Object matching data
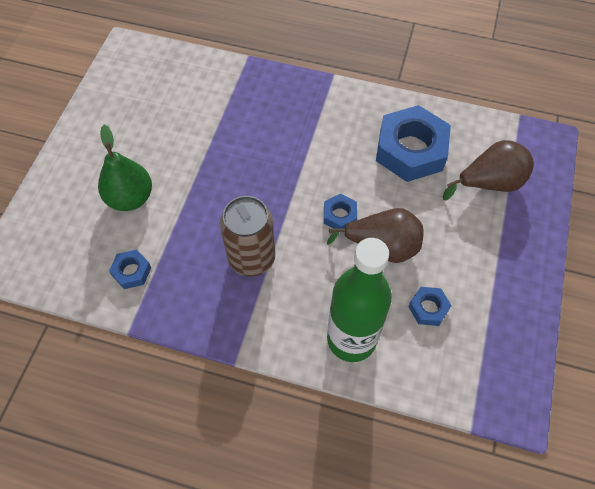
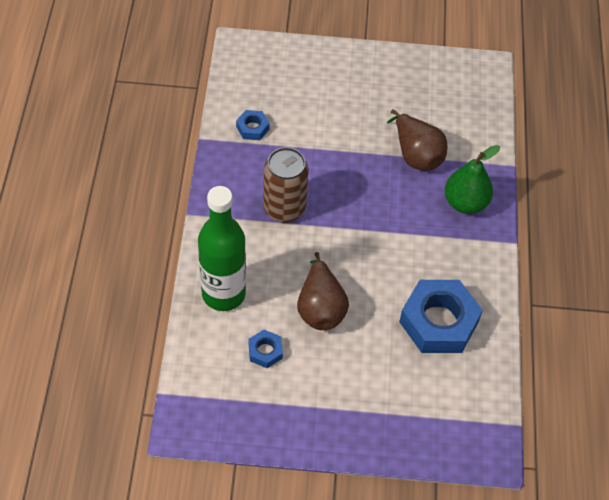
camera: 75 degrees right, 5 degrees down
(130, 198) = (322, 111): green pear -> green pear (465, 203)
(339, 215) = (345, 269): blue nut -> none
(489, 183) = (418, 397): brown pear -> brown pear (416, 155)

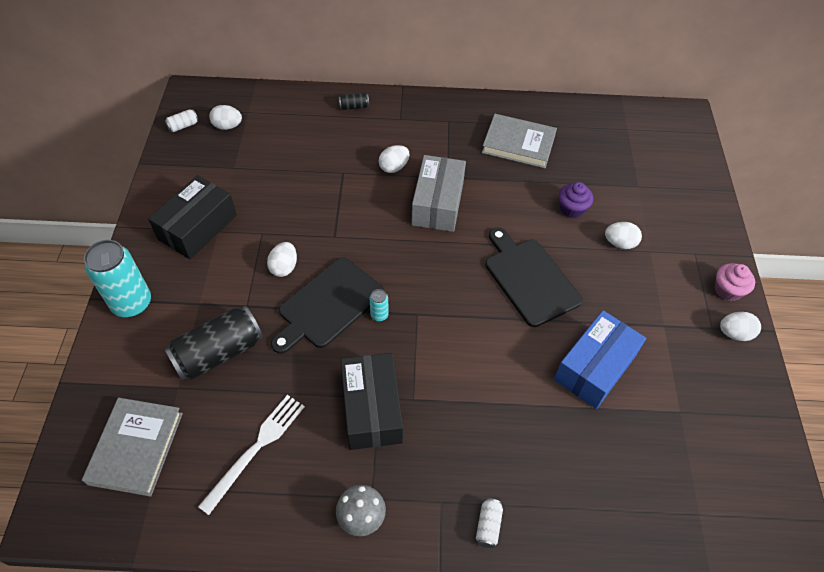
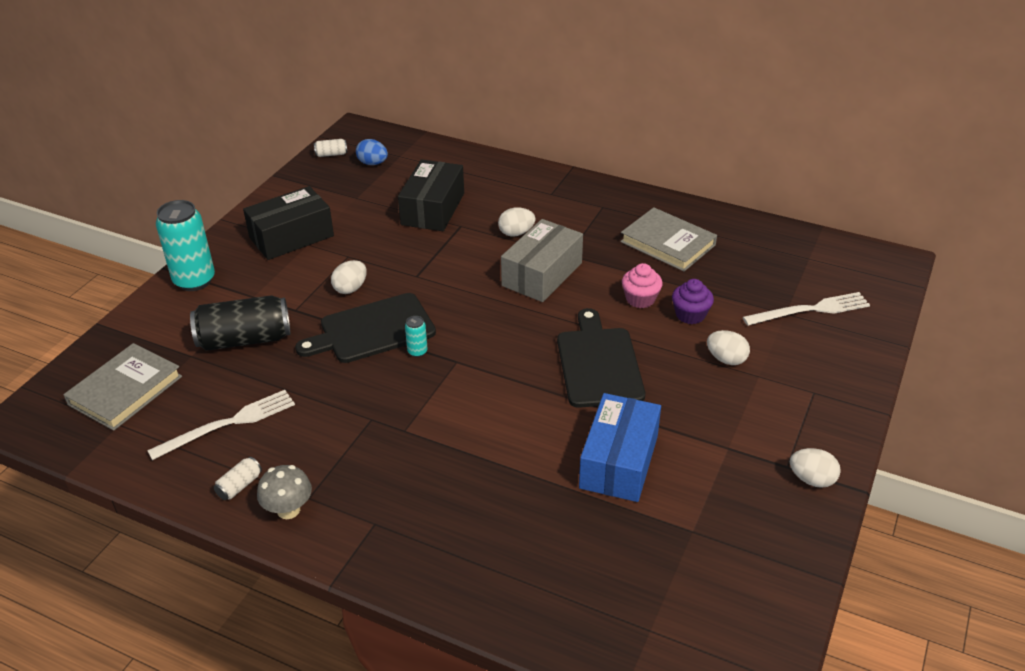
camera: 25 degrees right, 15 degrees down
(227, 126) = (373, 163): white egg -> blue egg
(354, 107) = (509, 173): black can -> none
(372, 409) = (358, 426): black box -> black box (433, 209)
(488, 526) = (408, 559): white can -> white can (239, 486)
(595, 367) = (619, 461): blue box -> blue box turned 45 degrees counterclockwise
(653, 178) = (810, 310): none -> white fork
(727, 290) = (831, 437): pink cupcake -> pink cupcake (640, 299)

* _What this task involves_:
Copy, from the lines above, each one that holds "none".

* _Answer to this problem_:
(339, 215) = (345, 269): blue nut -> none
(354, 107) = (509, 173): black can -> none
(653, 178) = (810, 310): none -> white fork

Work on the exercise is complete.